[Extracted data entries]
* * * * * * * * *
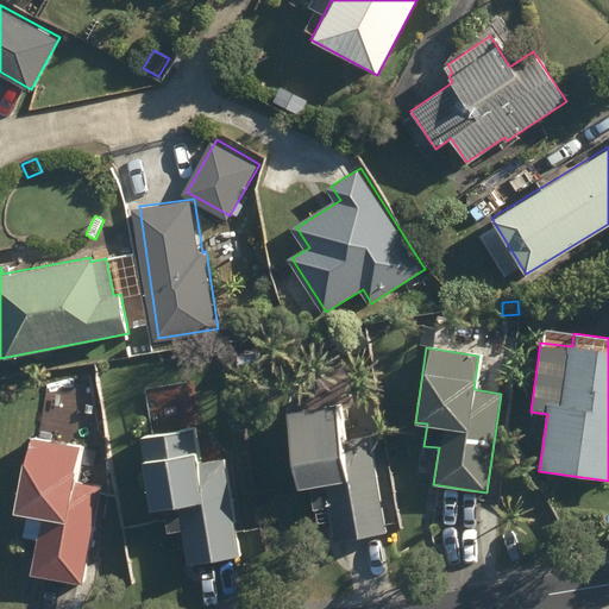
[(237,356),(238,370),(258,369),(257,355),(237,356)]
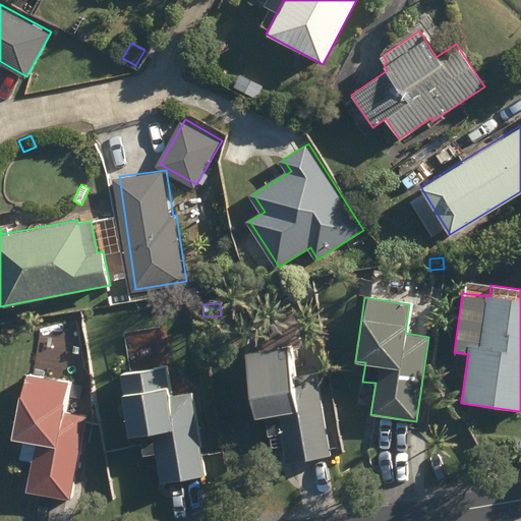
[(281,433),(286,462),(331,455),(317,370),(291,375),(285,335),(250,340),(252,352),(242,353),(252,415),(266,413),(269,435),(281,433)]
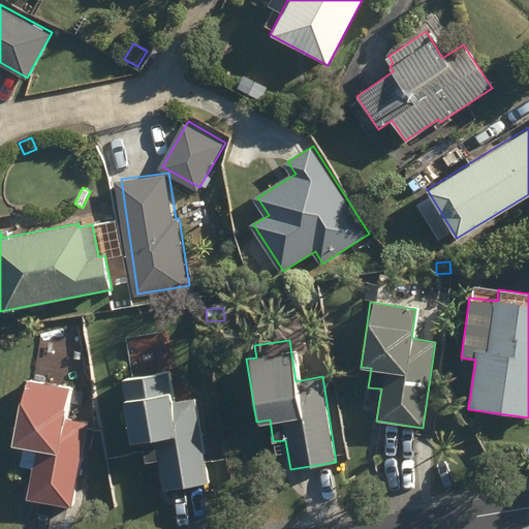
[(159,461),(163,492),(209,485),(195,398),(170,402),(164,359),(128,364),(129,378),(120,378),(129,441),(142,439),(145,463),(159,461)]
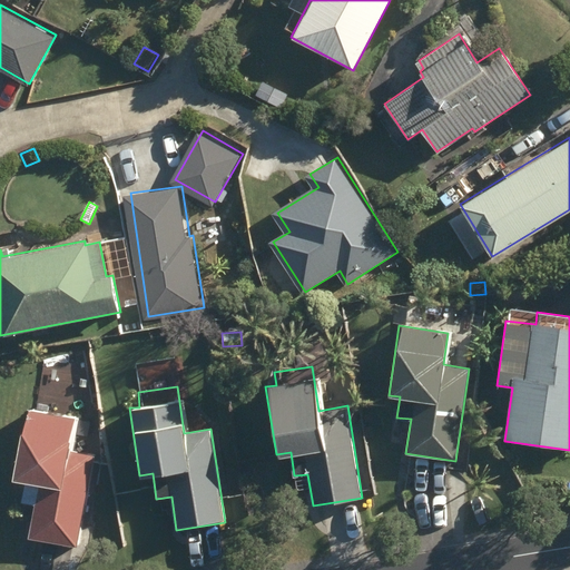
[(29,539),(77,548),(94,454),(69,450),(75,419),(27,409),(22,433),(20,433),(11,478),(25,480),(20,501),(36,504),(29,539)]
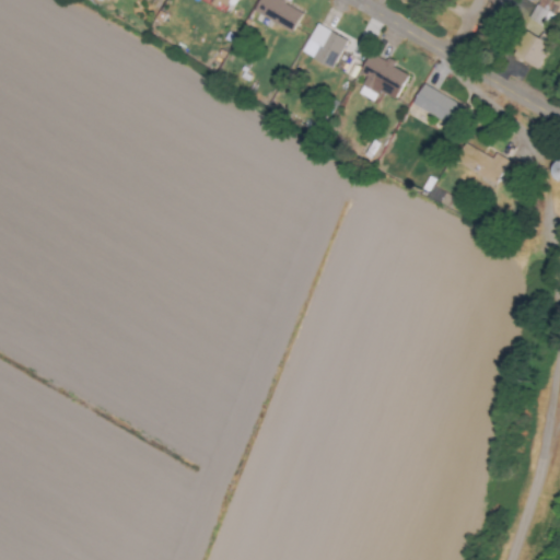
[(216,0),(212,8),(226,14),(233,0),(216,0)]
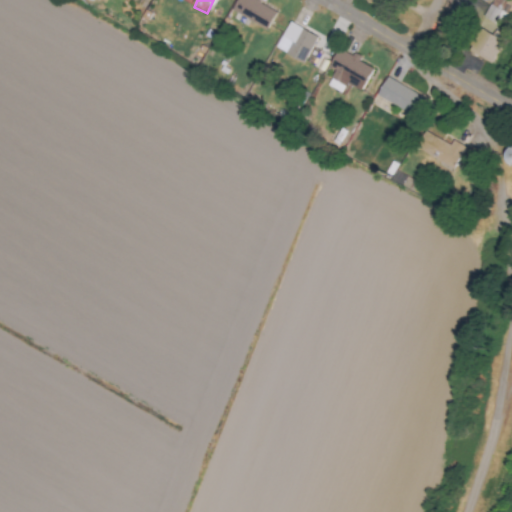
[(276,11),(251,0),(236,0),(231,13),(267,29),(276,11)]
* * * * * * * * *
The entries must be repeated exactly. Leave the images out.

--- Completed exercise ---
[(237,356),(238,370),(258,369),(257,355),(237,356)]
[(281,433),(286,462),(331,455),(317,370),(291,375),(285,335),(250,340),(252,352),(242,353),(252,415),(266,413),(269,435),(281,433)]
[(159,461),(163,492),(209,485),(195,398),(170,402),(164,359),(128,364),(129,378),(120,378),(129,441),(142,439),(145,463),(159,461)]
[(29,539),(77,548),(94,454),(69,450),(75,419),(27,409),(22,433),(20,433),(11,478),(25,480),(20,501),(36,504),(29,539)]
[(216,0),(212,8),(226,14),(233,0),(216,0)]
[(276,11),(251,0),(236,0),(231,13),(267,29),(276,11)]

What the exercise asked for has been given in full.